▶ [Scene change data]:
------------------------------------------------

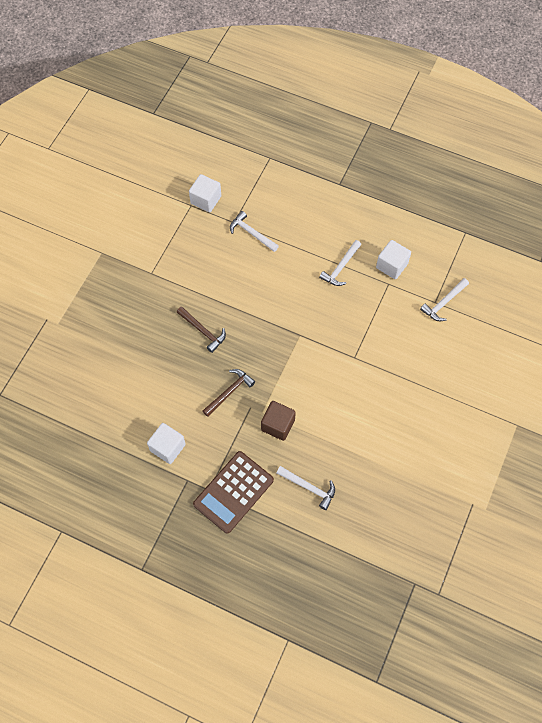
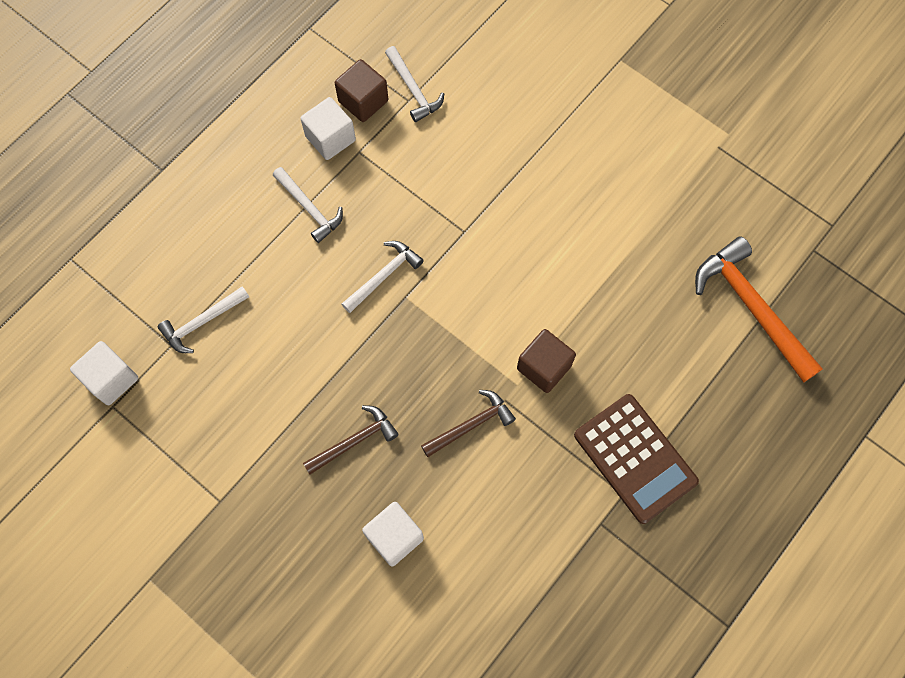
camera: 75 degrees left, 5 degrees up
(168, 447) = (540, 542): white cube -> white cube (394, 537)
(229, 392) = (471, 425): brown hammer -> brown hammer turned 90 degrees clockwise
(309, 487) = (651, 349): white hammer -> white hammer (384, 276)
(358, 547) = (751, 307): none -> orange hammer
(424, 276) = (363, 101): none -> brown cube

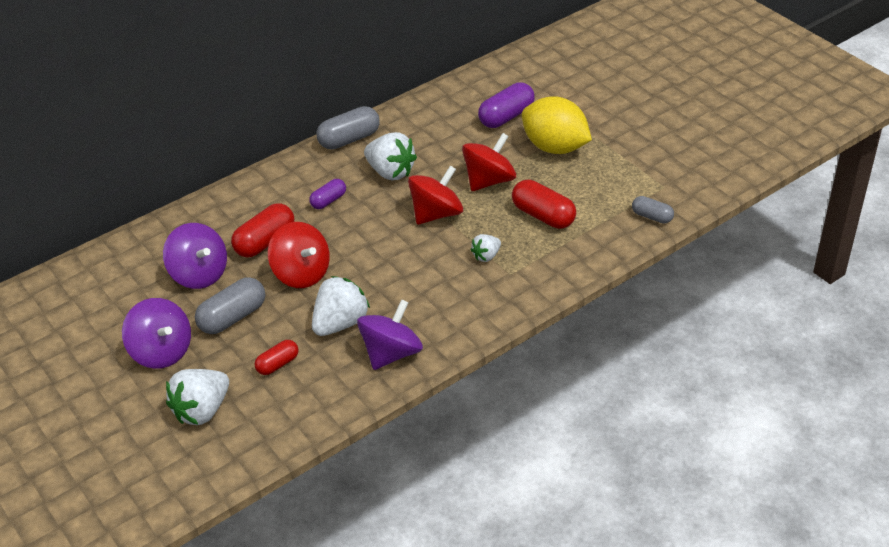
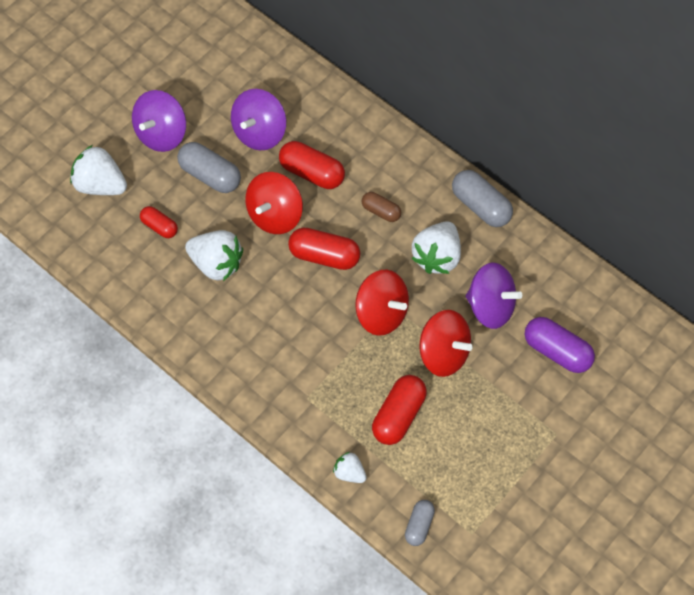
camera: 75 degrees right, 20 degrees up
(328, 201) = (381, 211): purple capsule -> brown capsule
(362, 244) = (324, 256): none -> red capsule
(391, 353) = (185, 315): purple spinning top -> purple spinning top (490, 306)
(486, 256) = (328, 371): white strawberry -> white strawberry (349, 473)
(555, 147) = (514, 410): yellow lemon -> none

------------------------------------------------

▶ [Problem]:
Whenever the string "hammer" occurs in a line of the entries above, copy that line.

▶ [Result]:
(229, 392) = (471, 425): brown hammer -> brown hammer turned 90 degrees clockwise
(309, 487) = (651, 349): white hammer -> white hammer (384, 276)
(358, 547) = (751, 307): none -> orange hammer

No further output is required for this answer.